__Exercise goal__: Find the string "minus" in the material. Copy every line that has it.

__Record excerpts__:
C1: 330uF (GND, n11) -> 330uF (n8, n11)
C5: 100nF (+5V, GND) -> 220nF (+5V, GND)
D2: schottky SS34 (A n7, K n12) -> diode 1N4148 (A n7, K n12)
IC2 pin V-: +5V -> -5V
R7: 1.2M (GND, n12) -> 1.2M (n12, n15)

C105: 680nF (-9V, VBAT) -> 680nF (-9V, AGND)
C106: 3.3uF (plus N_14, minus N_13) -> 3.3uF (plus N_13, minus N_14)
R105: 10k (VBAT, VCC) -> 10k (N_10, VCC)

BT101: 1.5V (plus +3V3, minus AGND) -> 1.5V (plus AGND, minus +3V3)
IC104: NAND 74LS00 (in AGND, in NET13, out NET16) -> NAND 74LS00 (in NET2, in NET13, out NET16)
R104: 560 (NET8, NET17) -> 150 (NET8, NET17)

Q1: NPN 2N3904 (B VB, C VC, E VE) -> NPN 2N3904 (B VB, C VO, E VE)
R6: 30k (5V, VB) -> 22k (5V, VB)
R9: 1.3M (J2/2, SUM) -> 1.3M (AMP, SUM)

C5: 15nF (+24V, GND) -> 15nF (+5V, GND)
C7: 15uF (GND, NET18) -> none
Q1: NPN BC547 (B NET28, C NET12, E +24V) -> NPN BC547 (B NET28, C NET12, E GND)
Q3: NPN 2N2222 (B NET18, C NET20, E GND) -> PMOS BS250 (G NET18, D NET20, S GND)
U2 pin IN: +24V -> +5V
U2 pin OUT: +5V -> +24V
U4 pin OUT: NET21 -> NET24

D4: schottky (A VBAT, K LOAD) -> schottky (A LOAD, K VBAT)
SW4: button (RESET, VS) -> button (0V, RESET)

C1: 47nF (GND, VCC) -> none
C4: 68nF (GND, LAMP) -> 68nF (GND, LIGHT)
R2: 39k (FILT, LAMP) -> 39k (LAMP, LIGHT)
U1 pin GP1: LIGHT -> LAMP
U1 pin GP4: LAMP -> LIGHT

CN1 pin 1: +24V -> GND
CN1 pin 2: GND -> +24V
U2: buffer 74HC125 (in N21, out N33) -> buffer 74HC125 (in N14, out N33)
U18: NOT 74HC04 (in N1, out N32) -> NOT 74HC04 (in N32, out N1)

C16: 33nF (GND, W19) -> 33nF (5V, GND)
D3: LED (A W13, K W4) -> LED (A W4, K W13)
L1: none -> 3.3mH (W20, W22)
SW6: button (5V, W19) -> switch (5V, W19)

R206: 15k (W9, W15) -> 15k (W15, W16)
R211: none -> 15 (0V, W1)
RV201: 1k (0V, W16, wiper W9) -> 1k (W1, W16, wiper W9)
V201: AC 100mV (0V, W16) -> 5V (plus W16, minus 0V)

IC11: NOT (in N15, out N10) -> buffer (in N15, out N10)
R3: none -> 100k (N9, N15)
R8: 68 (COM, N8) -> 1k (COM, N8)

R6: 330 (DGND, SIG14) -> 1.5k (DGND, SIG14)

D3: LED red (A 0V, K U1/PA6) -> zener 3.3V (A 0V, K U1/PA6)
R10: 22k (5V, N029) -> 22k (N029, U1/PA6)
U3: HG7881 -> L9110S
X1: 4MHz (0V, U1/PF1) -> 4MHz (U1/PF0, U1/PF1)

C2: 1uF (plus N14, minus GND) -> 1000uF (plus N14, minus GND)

__Solution__:
C106: 3.3uF (plus N_14, minus N_13) -> 3.3uF (plus N_13, minus N_14)
BT101: 1.5V (plus +3V3, minus AGND) -> 1.5V (plus AGND, minus +3V3)
V201: AC 100mV (0V, W16) -> 5V (plus W16, minus 0V)
C2: 1uF (plus N14, minus GND) -> 1000uF (plus N14, minus GND)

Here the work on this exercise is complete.